(RECORDS FOR THE EXERCISE Opens)
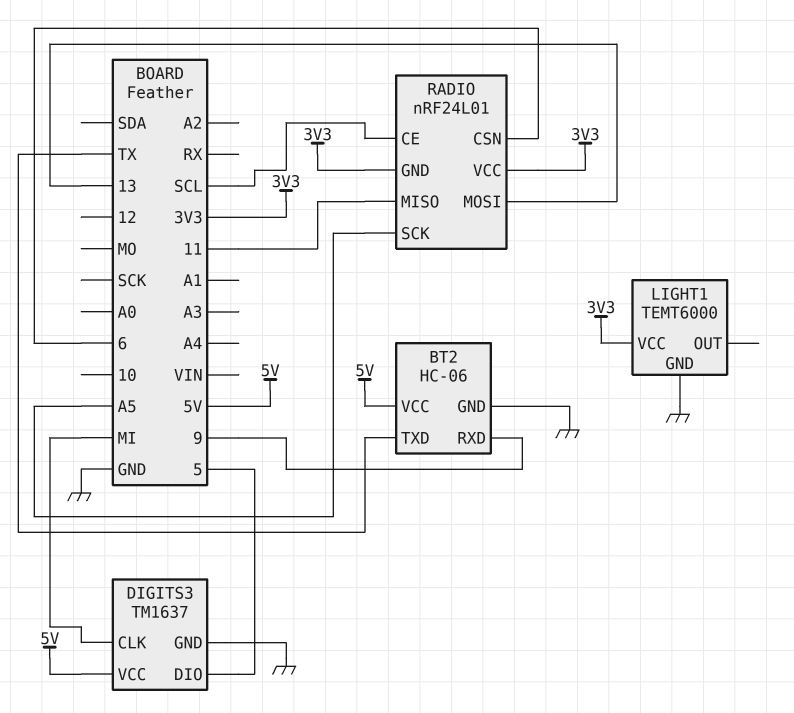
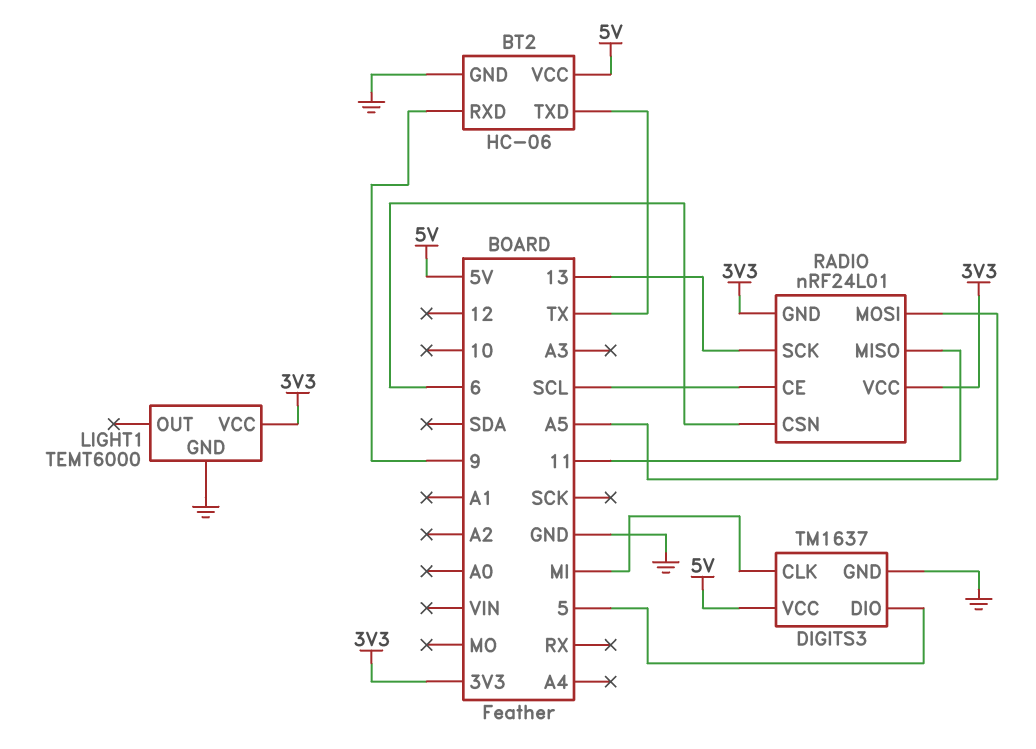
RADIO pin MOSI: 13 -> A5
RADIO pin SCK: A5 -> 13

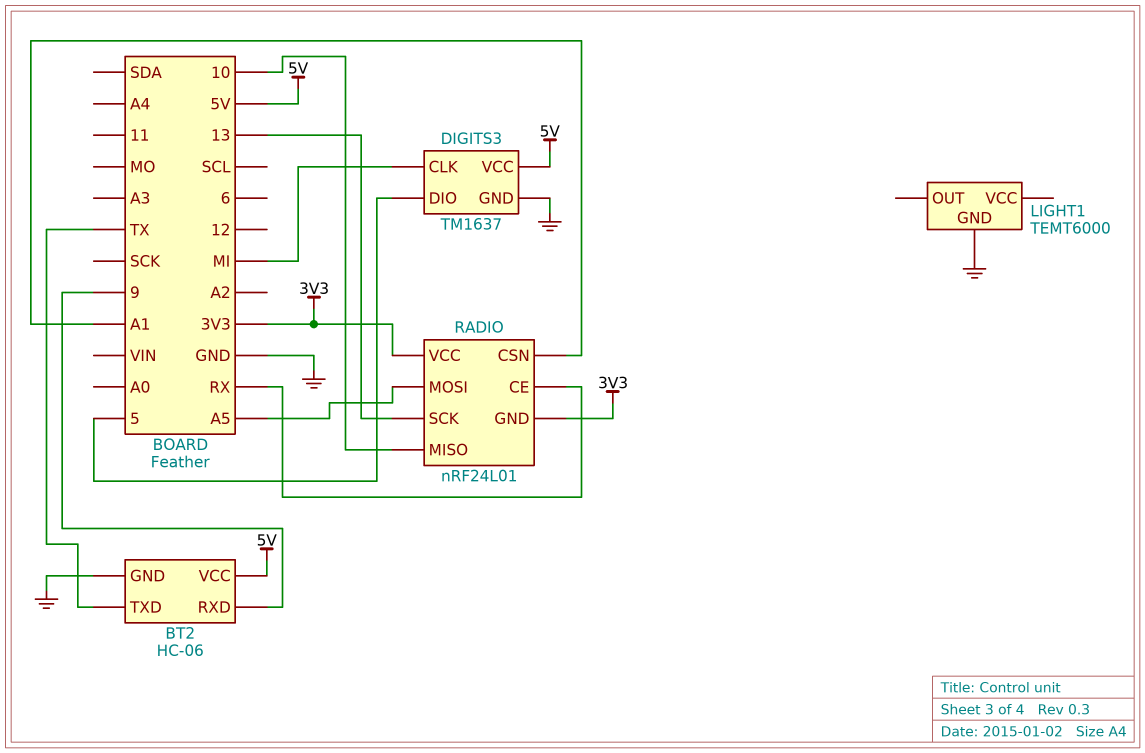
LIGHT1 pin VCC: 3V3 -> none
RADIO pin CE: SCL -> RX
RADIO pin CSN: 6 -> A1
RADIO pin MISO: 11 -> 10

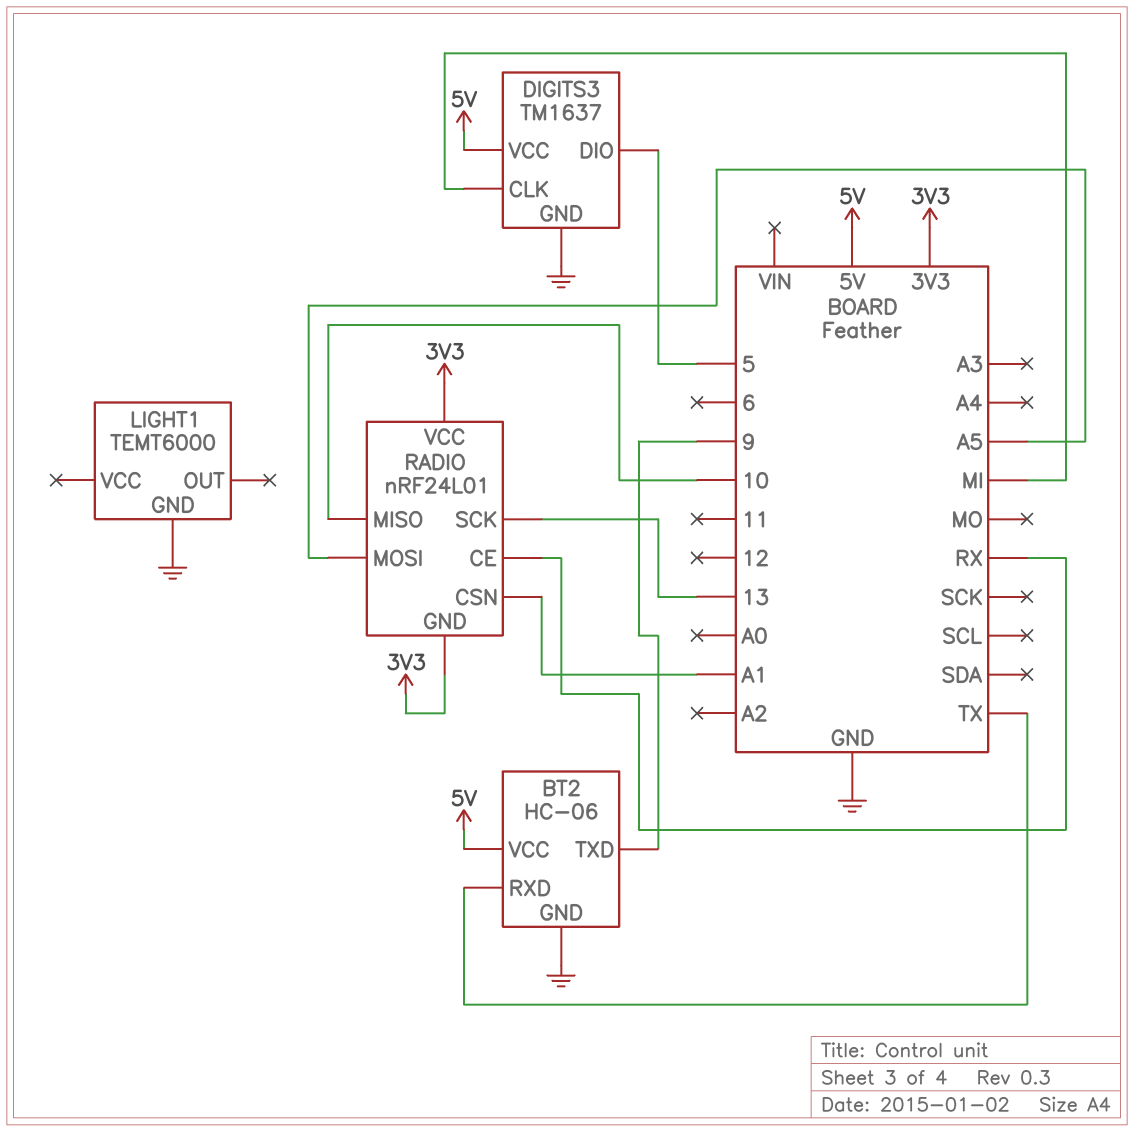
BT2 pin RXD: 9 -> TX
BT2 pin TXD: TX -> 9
(RECORDS FOR THE EXERCISE Closes)
§ **TASK INSTRUCTIONS**
In the records above, find the line containing "RADIO pin CE: SCL -> RX". Reproduce it and every line after it through the last line, omitting pictures.

§ **OUTPUT OF THE EXERCISE**
RADIO pin CE: SCL -> RX
RADIO pin CSN: 6 -> A1
RADIO pin MISO: 11 -> 10

BT2 pin RXD: 9 -> TX
BT2 pin TXD: TX -> 9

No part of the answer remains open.